▶ _INPUT_:
• • • •

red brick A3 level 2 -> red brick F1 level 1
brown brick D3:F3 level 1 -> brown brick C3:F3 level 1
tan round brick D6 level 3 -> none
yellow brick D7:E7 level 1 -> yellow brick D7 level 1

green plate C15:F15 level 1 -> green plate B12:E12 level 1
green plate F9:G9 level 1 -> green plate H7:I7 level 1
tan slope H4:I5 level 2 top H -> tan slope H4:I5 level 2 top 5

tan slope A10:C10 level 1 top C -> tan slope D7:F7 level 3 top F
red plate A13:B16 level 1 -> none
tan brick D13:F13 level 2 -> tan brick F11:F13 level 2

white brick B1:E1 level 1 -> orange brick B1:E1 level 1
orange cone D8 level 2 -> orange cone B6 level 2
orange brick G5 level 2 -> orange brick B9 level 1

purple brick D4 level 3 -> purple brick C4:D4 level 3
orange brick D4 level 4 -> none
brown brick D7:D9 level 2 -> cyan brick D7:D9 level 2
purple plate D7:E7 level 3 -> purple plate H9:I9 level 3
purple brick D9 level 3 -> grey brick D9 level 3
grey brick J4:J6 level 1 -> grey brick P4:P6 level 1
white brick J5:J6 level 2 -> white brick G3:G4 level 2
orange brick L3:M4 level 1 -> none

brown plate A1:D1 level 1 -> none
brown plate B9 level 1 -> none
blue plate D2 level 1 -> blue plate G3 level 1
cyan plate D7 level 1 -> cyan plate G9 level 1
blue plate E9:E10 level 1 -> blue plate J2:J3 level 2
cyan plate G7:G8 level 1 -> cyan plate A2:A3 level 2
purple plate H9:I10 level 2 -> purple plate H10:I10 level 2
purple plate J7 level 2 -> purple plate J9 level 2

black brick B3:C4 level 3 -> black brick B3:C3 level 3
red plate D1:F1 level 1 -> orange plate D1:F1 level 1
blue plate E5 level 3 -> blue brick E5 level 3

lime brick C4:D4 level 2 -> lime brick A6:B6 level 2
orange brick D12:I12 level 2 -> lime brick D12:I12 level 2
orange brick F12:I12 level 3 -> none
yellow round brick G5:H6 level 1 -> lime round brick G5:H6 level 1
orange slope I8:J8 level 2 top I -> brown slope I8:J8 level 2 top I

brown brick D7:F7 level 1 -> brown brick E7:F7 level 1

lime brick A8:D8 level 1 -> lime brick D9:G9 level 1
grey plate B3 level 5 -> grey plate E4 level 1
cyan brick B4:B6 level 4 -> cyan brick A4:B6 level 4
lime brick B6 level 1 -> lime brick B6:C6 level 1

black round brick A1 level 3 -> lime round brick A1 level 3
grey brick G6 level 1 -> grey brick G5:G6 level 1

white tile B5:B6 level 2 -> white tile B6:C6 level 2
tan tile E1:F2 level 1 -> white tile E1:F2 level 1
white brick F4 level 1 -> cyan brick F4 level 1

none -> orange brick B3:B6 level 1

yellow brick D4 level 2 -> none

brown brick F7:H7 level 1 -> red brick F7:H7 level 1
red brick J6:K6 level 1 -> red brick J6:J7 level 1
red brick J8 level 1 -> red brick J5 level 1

• • • •

▶ _TASK TO CARRY OUT_:
Return, with no change at all, every line in the entries above from the line containing "blue plate D2" through the line containing "tan tile E1:F2".

▶ _RESPONSE BOX_:
blue plate D2 level 1 -> blue plate G3 level 1
cyan plate D7 level 1 -> cyan plate G9 level 1
blue plate E9:E10 level 1 -> blue plate J2:J3 level 2
cyan plate G7:G8 level 1 -> cyan plate A2:A3 level 2
purple plate H9:I10 level 2 -> purple plate H10:I10 level 2
purple plate J7 level 2 -> purple plate J9 level 2

black brick B3:C4 level 3 -> black brick B3:C3 level 3
red plate D1:F1 level 1 -> orange plate D1:F1 level 1
blue plate E5 level 3 -> blue brick E5 level 3

lime brick C4:D4 level 2 -> lime brick A6:B6 level 2
orange brick D12:I12 level 2 -> lime brick D12:I12 level 2
orange brick F12:I12 level 3 -> none
yellow round brick G5:H6 level 1 -> lime round brick G5:H6 level 1
orange slope I8:J8 level 2 top I -> brown slope I8:J8 level 2 top I

brown brick D7:F7 level 1 -> brown brick E7:F7 level 1

lime brick A8:D8 level 1 -> lime brick D9:G9 level 1
grey plate B3 level 5 -> grey plate E4 level 1
cyan brick B4:B6 level 4 -> cyan brick A4:B6 level 4
lime brick B6 level 1 -> lime brick B6:C6 level 1

black round brick A1 level 3 -> lime round brick A1 level 3
grey brick G6 level 1 -> grey brick G5:G6 level 1

white tile B5:B6 level 2 -> white tile B6:C6 level 2
tan tile E1:F2 level 1 -> white tile E1:F2 level 1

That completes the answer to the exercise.